### Extracted information

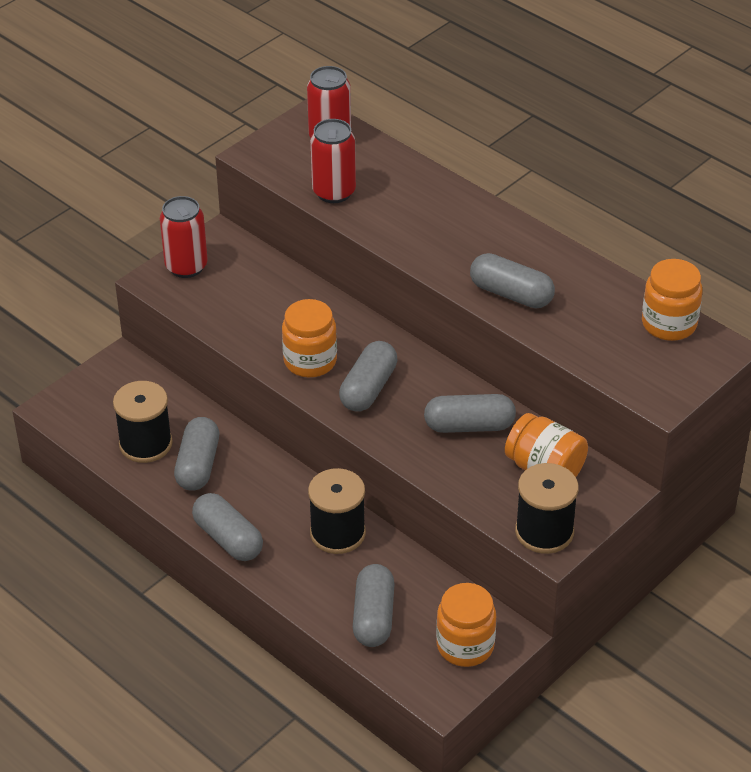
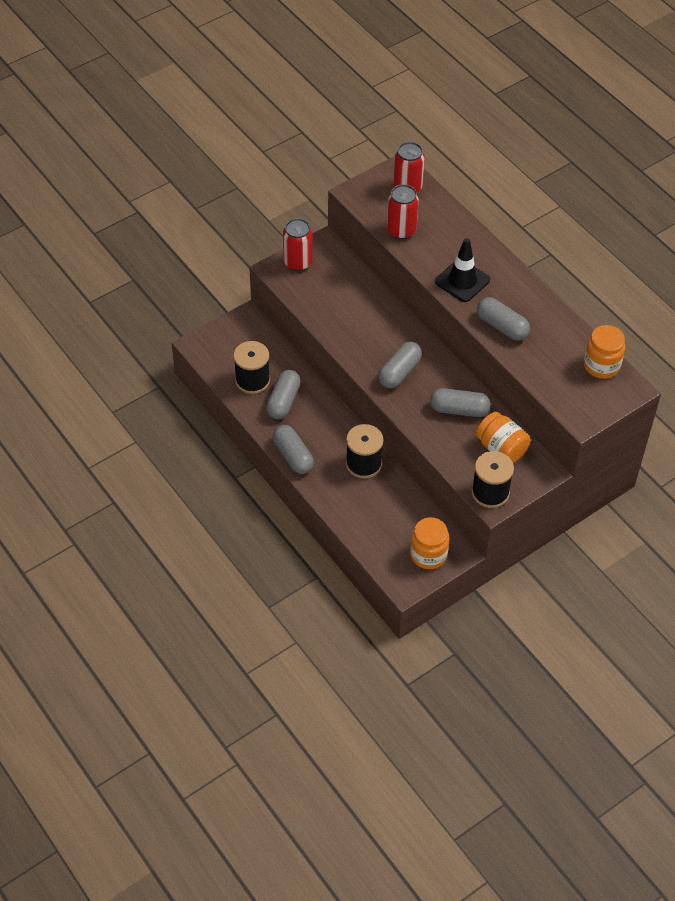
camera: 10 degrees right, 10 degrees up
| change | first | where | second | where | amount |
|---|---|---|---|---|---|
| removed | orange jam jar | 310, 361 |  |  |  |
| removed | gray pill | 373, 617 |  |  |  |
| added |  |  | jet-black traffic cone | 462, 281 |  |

--

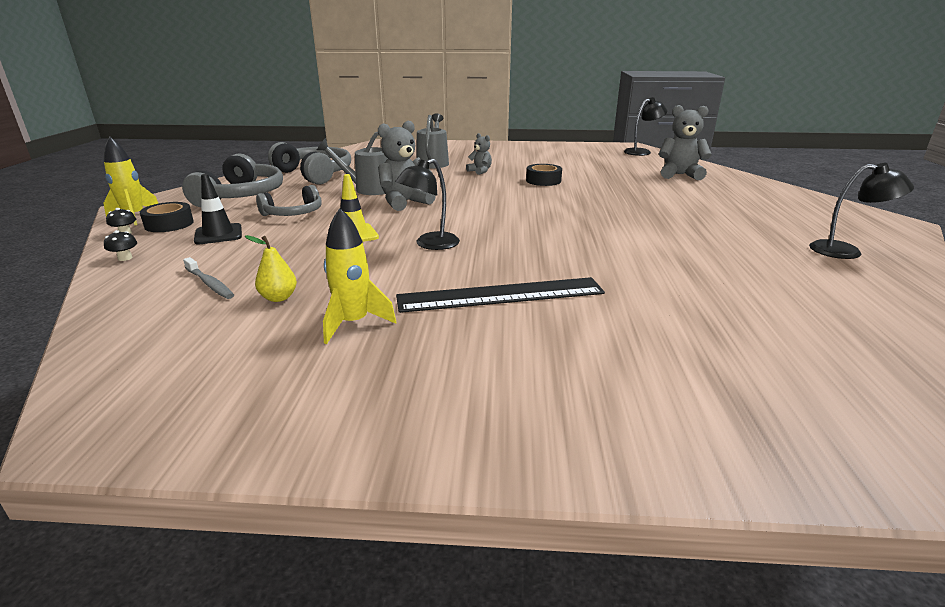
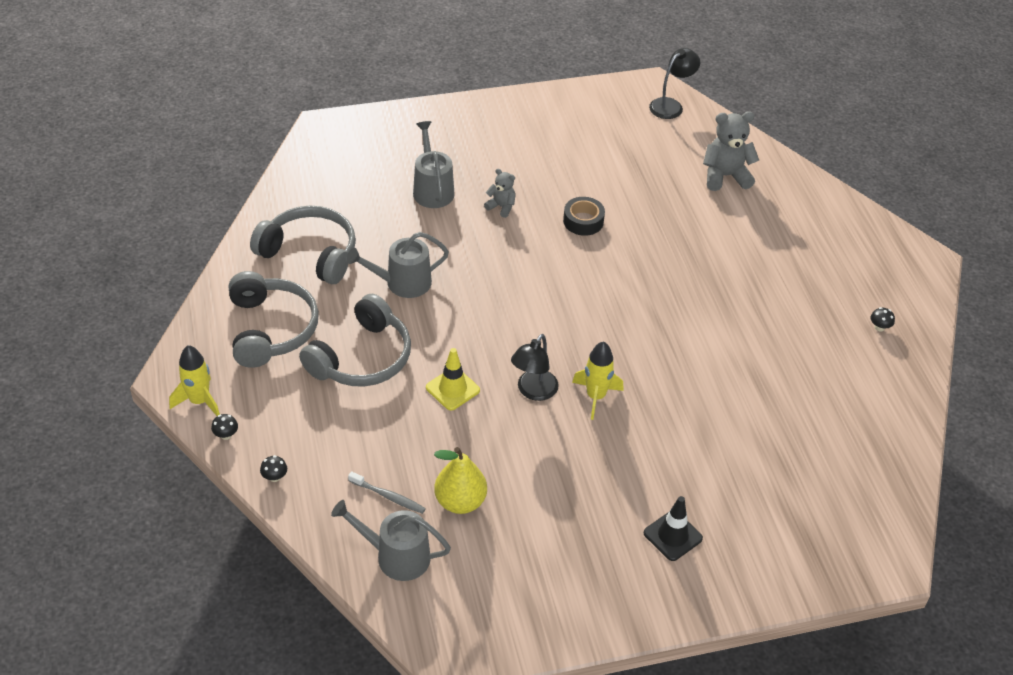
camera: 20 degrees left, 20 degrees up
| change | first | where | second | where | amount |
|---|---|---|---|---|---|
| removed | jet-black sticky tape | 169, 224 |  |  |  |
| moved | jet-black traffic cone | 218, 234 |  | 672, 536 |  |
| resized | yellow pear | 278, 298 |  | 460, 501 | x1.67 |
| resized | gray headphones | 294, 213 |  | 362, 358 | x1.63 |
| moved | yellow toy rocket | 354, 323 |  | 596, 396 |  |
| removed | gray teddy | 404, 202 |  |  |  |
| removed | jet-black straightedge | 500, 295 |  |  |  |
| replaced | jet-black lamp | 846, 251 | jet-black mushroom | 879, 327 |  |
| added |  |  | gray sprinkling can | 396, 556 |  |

* * *

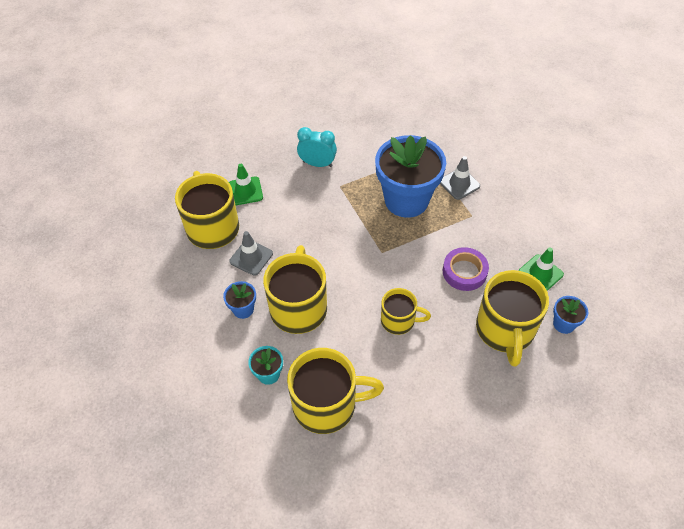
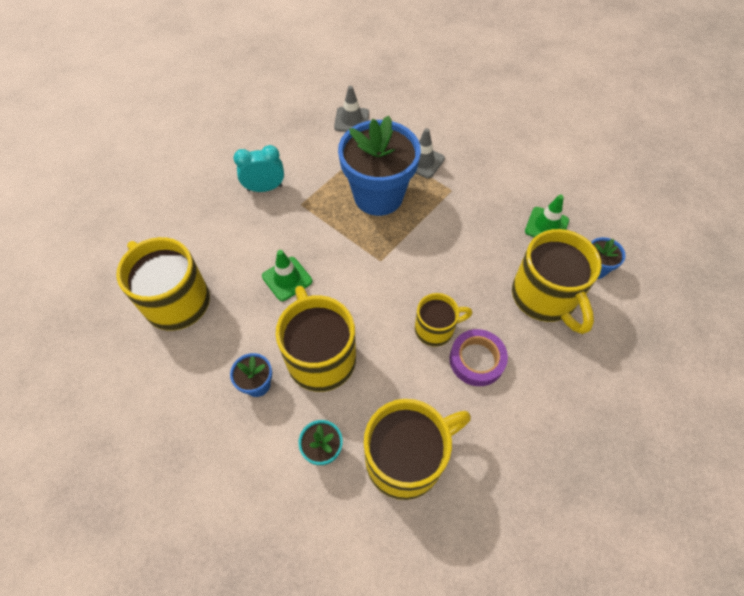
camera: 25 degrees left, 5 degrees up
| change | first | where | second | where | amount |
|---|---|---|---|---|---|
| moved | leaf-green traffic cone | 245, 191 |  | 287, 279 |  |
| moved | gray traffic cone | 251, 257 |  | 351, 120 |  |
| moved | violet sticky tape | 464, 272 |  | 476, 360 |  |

### Exercise details
Whenever a line of the records above contains the word "black", it counts toward the total; give that total alone.

### Worked solution
5